Scene comparison data:
--------------------
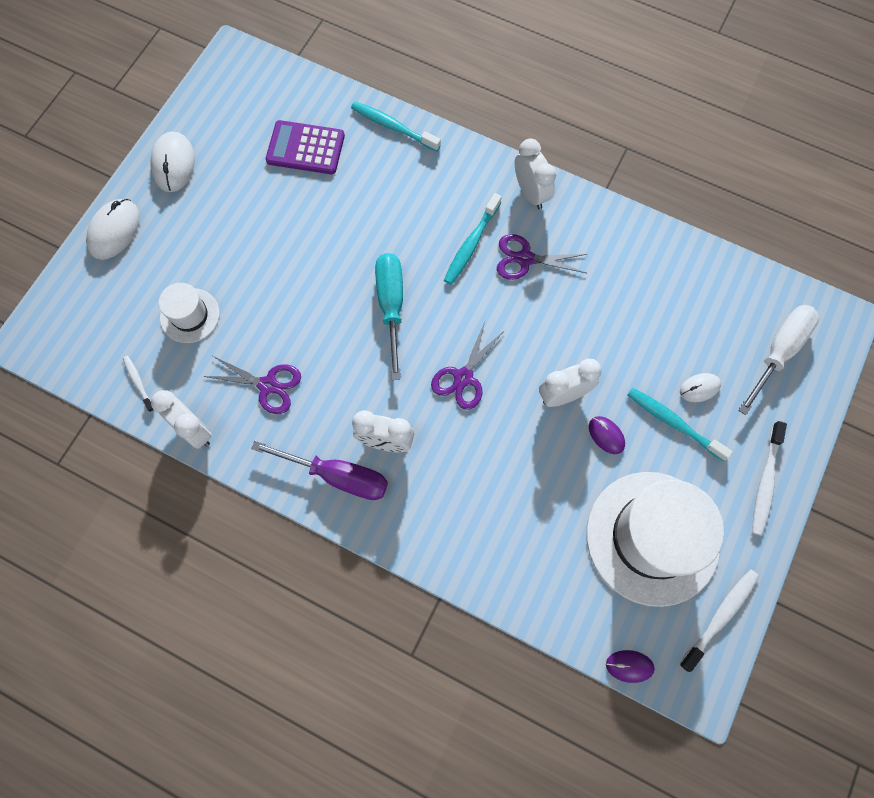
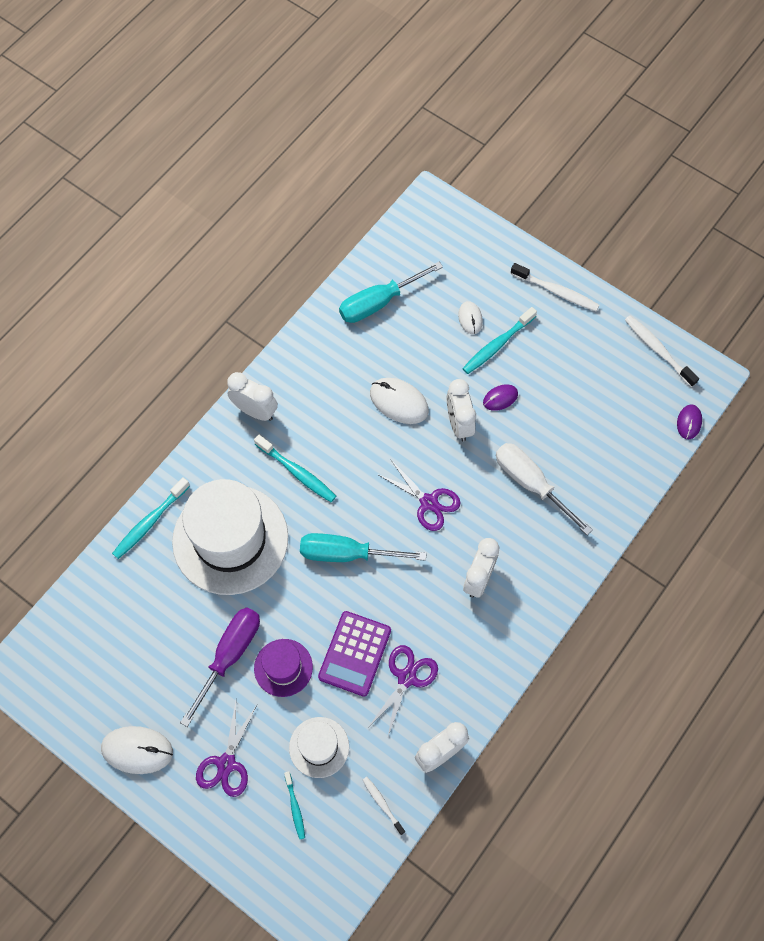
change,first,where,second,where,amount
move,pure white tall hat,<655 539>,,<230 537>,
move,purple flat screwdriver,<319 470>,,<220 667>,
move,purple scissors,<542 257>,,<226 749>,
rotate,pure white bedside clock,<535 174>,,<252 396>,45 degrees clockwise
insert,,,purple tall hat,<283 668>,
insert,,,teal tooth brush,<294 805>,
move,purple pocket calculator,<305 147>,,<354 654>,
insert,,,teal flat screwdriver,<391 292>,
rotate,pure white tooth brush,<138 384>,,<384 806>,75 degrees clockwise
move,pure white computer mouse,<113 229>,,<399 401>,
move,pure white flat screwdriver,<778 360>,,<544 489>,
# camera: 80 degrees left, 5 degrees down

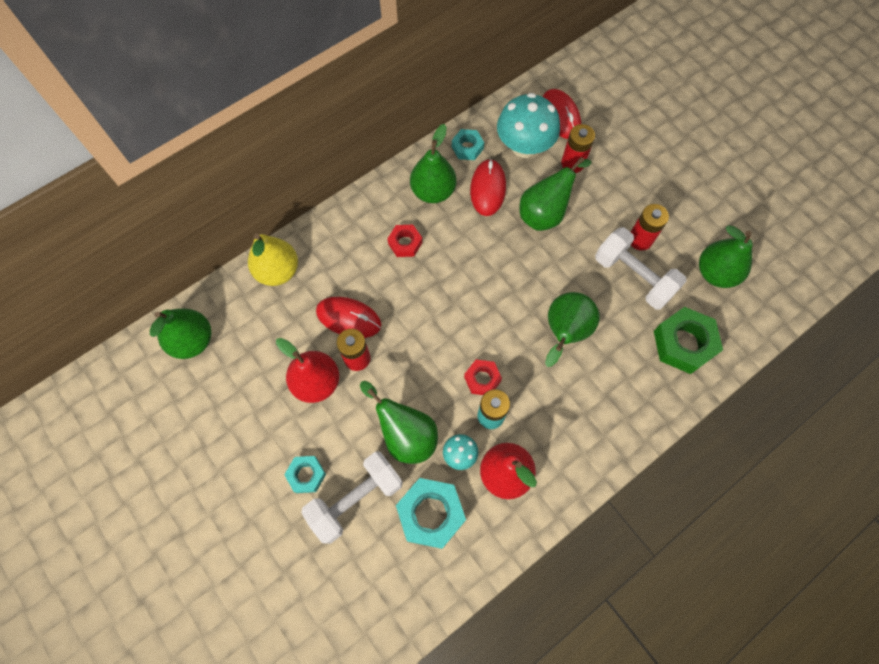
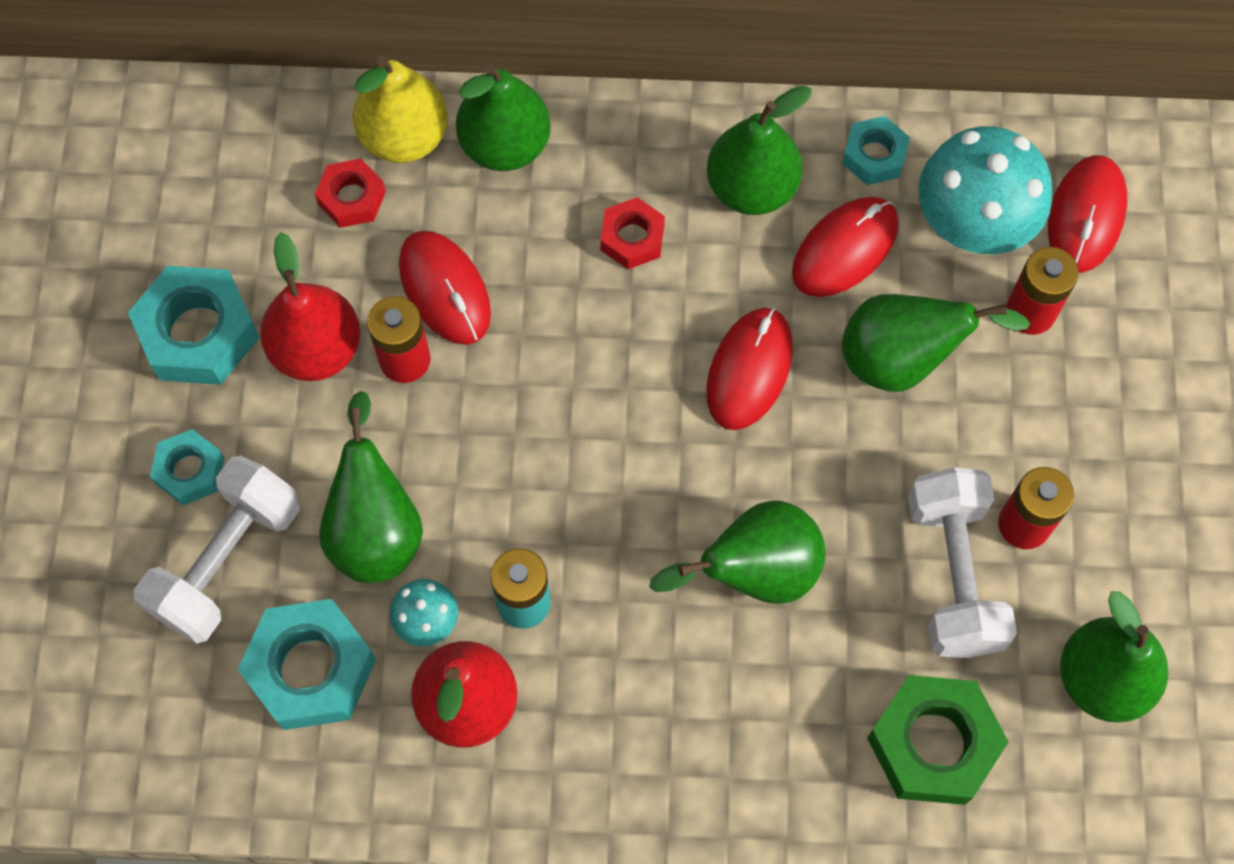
change,first,where,second,where,amount
insert,,,teal nut,<194 325>,
rotate,pure white dumbbell,<352 498>,,<217 549>,60 degrees counterclockwise
move,crimson nut,<483 377>,,<350 193>,
move,emerald pear,<180 334>,,<503 117>,
insert,,,crimson computer mouse,<749 369>,
# camera: 40 degrees right, 0 degrees up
--------------------
# Work required
The copy must begin at the line containing "move,purple scissors,<542 257>,,<226" and end at the last line of the data above, with every line retyped exactly and no pictures included.

# Solution below
move,purple scissors,<542 257>,,<226 749>,
rotate,pure white bedside clock,<535 174>,,<252 396>,45 degrees clockwise
insert,,,purple tall hat,<283 668>,
insert,,,teal tooth brush,<294 805>,
move,purple pocket calculator,<305 147>,,<354 654>,
insert,,,teal flat screwdriver,<391 292>,
rotate,pure white tooth brush,<138 384>,,<384 806>,75 degrees clockwise
move,pure white computer mouse,<113 229>,,<399 401>,
move,pure white flat screwdriver,<778 360>,,<544 489>,
# camera: 80 degrees left, 5 degrees down

change,first,where,second,where,amount
insert,,,teal nut,<194 325>,
rotate,pure white dumbbell,<352 498>,,<217 549>,60 degrees counterclockwise
move,crimson nut,<483 377>,,<350 193>,
move,emerald pear,<180 334>,,<503 117>,
insert,,,crimson computer mouse,<749 369>,
# camera: 40 degrees right, 0 degrees up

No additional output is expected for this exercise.